SUPPLIED INFORMATION: Begin
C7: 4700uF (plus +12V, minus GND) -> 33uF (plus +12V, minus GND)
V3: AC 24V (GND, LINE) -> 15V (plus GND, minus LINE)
SUPPLIED INFORMATION: End
SUPPLIED INFORMATION: Begin
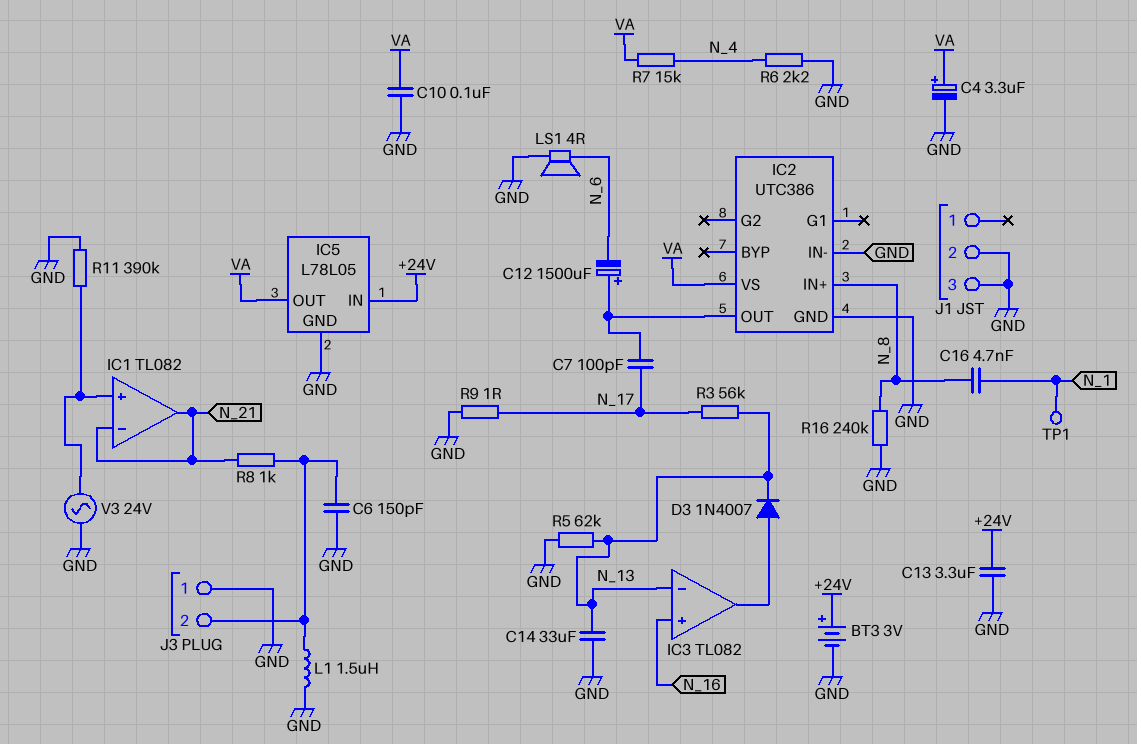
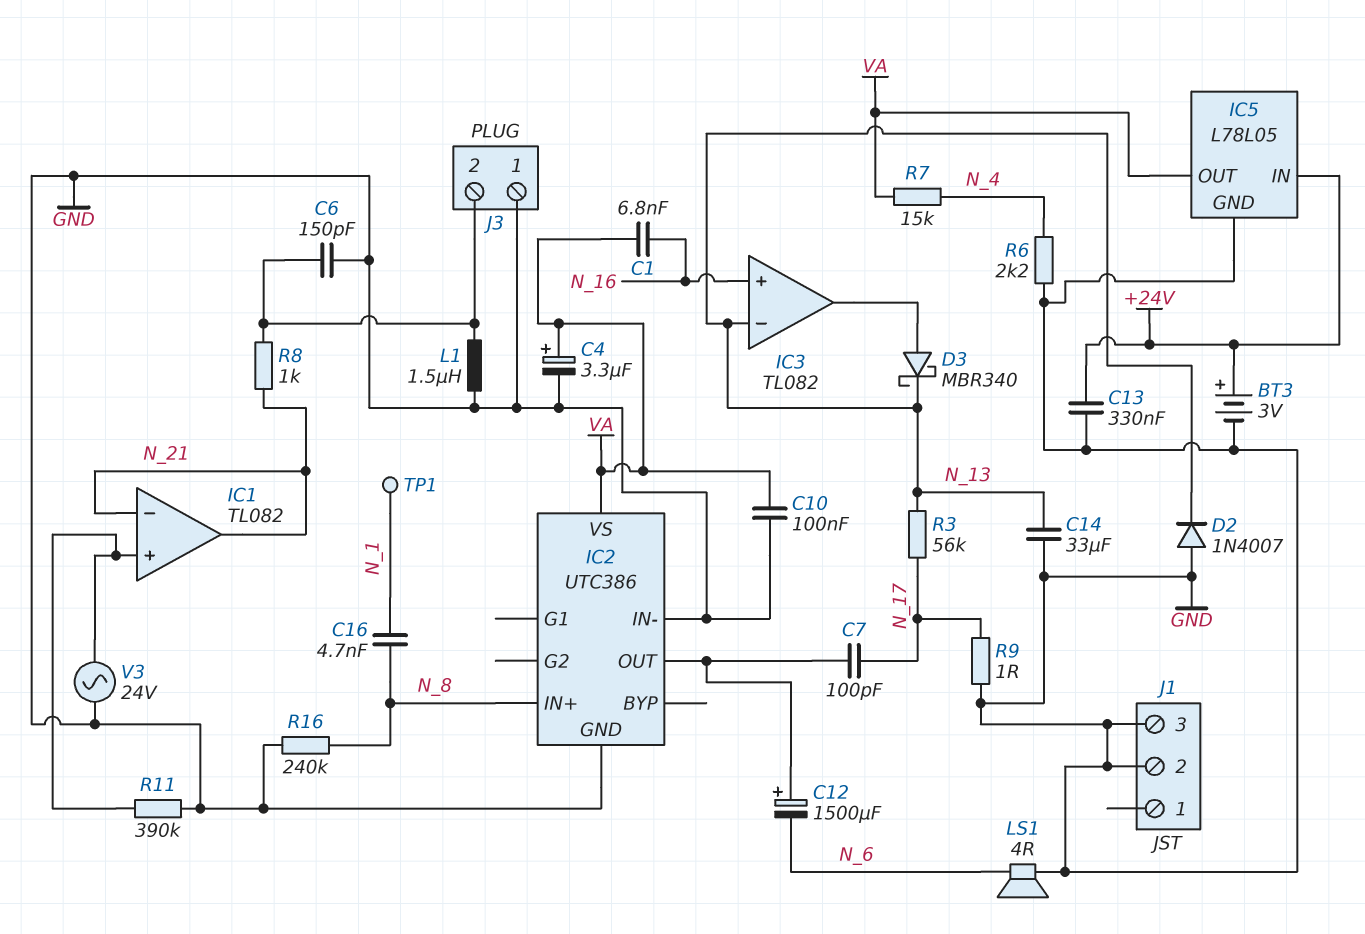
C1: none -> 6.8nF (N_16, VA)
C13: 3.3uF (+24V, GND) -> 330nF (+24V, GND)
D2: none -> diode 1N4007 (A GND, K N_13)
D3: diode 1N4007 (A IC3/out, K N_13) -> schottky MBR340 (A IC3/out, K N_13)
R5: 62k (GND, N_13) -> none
SUPPLIED INFORMATION: End
SUPPLIED INFORMATION: Begin
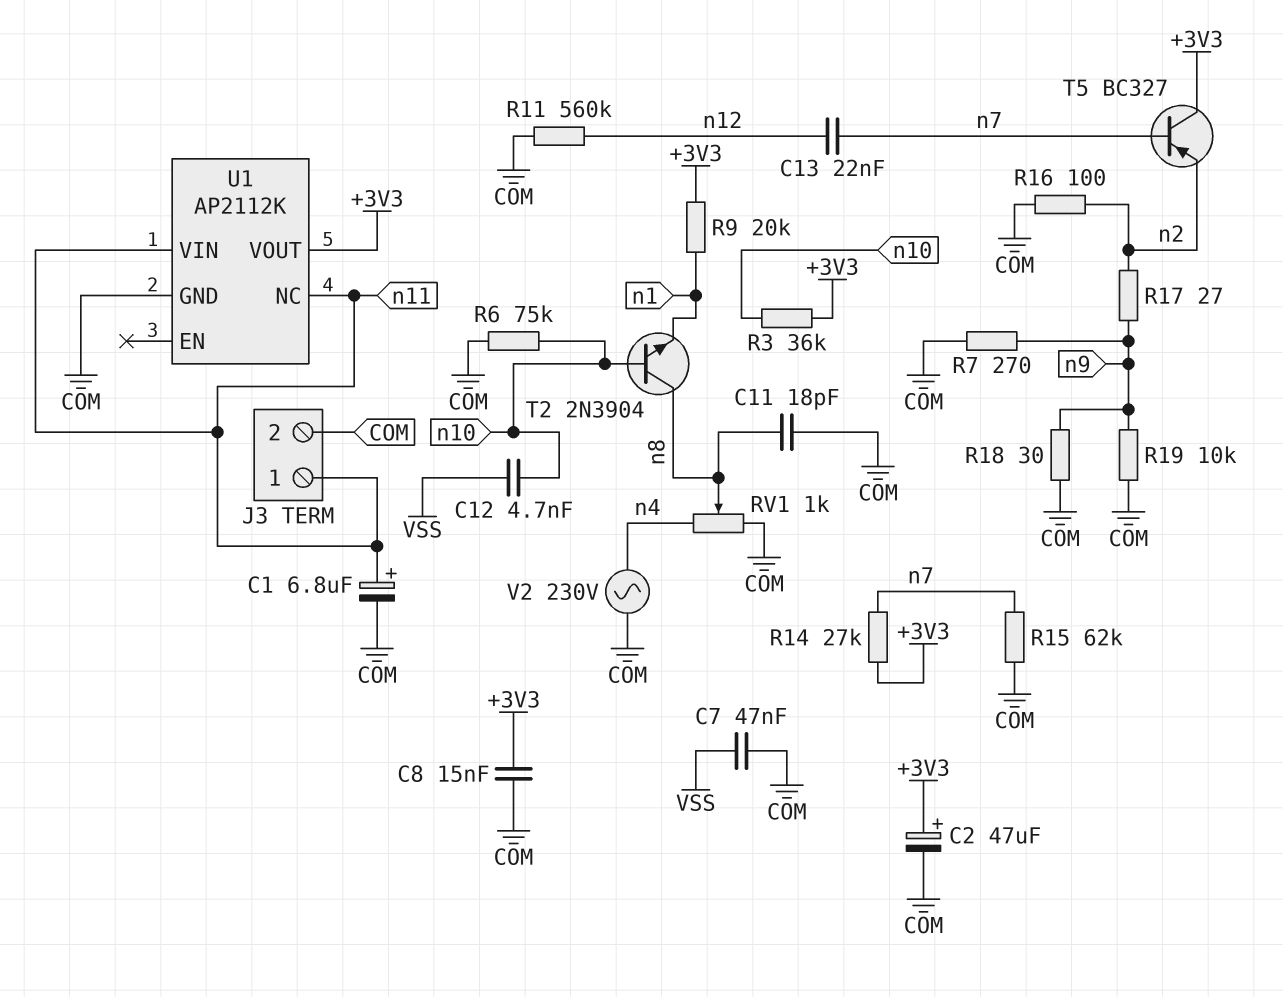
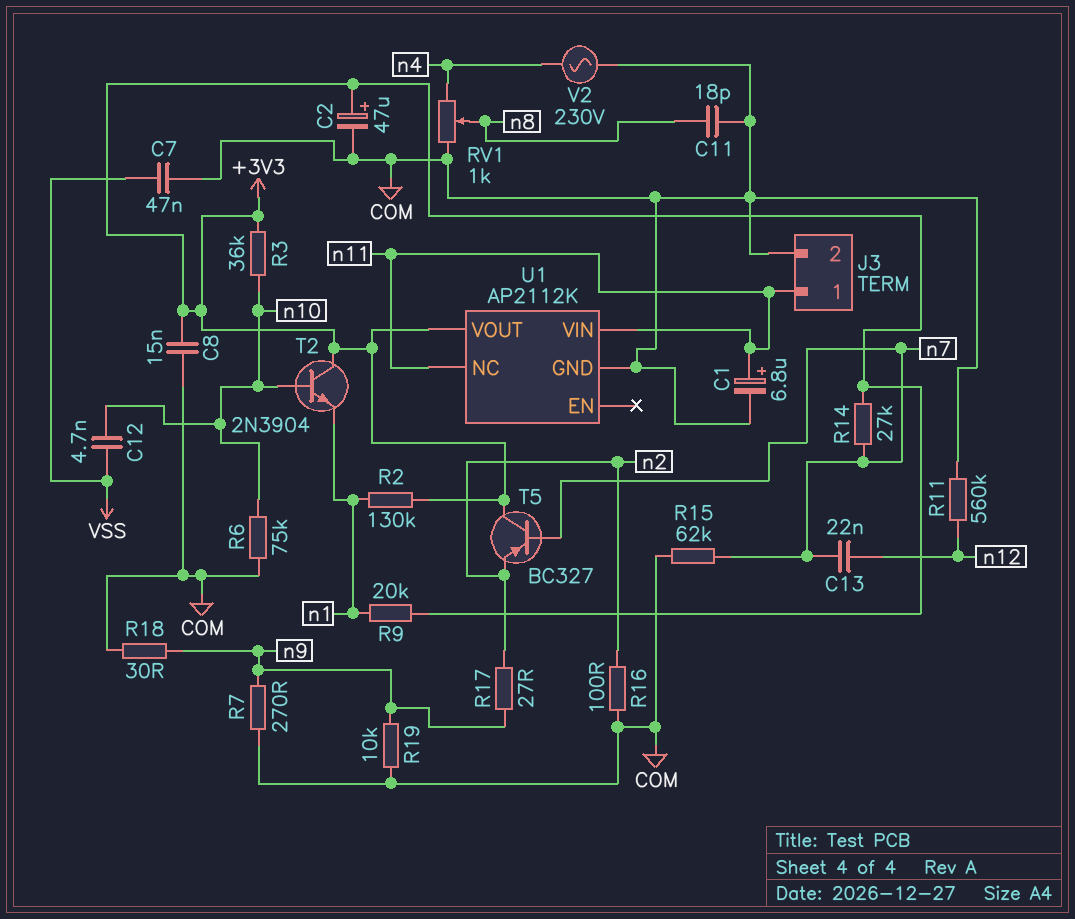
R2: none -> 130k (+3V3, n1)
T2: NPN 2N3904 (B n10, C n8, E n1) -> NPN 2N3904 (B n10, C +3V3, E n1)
SUPPLIED INFORMATION: End
ACTION ITEM:
Return only the lines of the records in which the string "plus" appears.

RESPONSE TO THIS EXERCISE:
C7: 4700uF (plus +12V, minus GND) -> 33uF (plus +12V, minus GND)
V3: AC 24V (GND, LINE) -> 15V (plus GND, minus LINE)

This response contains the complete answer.